From the data that follows, print exactly the lines starting at the one containing "green notebook: 5 -> 4" and ending at the one containing "orange rocket: 0 -> 1"; include both of them and nothing more.

··· Data supplied ···

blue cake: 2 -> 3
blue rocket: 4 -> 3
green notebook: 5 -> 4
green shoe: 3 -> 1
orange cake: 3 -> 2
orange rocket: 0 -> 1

···
··· Data supplied ···

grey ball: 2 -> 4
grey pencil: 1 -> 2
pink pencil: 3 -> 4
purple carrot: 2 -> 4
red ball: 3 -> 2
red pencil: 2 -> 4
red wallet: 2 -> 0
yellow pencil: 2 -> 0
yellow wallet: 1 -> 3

···

Expected answer
green notebook: 5 -> 4
green shoe: 3 -> 1
orange cake: 3 -> 2
orange rocket: 0 -> 1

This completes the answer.